From the entries below, please gather each line containing the string "shoe".

[Start of section]

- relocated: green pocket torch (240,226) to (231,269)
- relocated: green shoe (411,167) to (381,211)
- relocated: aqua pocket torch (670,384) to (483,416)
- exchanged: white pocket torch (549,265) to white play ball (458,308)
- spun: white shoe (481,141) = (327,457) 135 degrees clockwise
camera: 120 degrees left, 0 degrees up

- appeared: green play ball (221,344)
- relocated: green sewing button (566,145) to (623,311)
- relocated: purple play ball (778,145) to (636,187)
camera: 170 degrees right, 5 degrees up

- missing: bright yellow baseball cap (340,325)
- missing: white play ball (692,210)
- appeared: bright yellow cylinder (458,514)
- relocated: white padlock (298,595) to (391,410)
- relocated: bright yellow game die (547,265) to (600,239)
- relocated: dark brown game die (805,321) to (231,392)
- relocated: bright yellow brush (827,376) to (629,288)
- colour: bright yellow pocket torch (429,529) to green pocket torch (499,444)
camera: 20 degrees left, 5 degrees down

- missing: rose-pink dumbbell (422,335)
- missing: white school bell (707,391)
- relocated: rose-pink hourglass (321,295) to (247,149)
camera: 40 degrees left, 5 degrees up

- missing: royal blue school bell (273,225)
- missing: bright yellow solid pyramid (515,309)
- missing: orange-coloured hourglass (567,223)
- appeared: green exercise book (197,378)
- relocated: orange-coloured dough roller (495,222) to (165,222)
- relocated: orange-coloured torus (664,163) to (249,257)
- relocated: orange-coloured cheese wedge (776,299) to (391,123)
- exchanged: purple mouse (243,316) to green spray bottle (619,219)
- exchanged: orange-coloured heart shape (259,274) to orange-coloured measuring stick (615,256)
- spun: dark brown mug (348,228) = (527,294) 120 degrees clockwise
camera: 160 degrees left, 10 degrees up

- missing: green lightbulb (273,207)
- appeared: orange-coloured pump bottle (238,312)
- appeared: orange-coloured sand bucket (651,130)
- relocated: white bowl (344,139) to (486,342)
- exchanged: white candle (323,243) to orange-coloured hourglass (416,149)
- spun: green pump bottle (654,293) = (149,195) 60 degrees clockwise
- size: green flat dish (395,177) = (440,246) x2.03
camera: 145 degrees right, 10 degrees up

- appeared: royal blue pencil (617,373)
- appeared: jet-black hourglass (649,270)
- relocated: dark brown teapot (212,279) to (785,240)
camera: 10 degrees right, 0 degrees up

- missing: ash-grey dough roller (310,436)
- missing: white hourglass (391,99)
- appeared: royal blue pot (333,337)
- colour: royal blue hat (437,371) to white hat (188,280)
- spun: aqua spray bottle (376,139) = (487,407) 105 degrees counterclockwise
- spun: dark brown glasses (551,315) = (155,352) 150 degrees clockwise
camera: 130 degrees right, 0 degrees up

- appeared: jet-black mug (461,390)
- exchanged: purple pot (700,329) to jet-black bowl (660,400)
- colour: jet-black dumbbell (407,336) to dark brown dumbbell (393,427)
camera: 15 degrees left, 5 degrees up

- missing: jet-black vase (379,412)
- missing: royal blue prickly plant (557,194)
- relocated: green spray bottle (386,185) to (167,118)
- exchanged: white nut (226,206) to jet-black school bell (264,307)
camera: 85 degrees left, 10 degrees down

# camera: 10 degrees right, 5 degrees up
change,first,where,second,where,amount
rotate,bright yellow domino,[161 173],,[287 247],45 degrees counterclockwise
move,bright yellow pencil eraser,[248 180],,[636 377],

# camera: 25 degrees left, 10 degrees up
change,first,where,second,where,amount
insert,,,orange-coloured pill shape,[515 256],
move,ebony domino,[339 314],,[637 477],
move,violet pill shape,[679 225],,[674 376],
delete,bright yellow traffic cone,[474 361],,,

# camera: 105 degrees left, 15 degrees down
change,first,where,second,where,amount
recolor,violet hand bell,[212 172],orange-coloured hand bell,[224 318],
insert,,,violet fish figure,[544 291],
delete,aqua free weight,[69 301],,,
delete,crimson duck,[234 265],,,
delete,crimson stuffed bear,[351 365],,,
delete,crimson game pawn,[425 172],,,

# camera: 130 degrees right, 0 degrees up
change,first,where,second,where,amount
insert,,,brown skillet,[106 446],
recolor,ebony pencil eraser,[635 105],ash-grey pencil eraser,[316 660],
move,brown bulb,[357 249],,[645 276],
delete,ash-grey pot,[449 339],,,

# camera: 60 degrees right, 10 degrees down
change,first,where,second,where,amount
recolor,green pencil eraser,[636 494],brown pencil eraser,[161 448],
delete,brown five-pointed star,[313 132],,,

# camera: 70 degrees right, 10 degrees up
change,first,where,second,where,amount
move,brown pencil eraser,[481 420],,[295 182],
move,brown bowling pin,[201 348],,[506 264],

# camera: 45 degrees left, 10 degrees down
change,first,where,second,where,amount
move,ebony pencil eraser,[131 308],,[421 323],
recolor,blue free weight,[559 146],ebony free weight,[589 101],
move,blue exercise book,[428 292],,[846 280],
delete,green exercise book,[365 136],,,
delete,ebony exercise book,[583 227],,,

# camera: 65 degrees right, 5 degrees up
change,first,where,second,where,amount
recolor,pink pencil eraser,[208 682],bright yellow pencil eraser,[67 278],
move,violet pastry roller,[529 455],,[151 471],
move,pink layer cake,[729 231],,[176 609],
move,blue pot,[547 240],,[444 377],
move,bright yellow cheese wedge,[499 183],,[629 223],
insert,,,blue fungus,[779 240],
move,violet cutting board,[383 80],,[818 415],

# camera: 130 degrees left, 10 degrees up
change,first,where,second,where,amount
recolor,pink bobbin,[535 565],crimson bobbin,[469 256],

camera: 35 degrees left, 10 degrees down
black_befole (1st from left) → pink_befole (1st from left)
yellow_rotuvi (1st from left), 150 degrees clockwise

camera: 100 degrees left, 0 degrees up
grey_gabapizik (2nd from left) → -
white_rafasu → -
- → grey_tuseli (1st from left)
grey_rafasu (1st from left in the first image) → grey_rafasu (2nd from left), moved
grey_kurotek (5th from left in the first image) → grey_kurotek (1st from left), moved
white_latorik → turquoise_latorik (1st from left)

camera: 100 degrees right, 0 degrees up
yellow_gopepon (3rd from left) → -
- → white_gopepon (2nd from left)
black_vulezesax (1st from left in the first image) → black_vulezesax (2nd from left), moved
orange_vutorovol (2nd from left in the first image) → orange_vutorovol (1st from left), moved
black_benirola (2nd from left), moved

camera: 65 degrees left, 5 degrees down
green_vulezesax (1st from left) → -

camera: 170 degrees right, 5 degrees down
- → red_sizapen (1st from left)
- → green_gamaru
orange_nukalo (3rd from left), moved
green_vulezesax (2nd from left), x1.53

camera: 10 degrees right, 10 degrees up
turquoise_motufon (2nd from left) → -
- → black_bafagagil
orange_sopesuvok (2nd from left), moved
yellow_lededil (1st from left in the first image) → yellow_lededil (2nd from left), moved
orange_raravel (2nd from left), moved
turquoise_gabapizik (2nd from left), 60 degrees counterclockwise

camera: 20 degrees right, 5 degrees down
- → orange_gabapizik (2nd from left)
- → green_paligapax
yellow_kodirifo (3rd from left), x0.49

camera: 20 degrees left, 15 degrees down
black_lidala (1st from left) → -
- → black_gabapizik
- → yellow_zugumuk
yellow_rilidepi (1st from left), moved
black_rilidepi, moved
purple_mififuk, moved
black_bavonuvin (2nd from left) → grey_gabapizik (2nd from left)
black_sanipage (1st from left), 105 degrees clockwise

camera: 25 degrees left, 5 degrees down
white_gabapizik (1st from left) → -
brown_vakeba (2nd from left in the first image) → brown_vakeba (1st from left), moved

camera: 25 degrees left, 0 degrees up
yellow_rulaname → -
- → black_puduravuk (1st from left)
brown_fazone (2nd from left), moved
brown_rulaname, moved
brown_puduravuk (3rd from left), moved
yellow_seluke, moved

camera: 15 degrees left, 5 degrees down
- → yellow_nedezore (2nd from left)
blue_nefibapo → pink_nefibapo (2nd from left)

[End of section]

→ **SOLUTION FOR THIS EXERCISE**:
- relocated: green shoe (411,167) to (381,211)
- spun: white shoe (481,141) = (327,457) 135 degrees clockwise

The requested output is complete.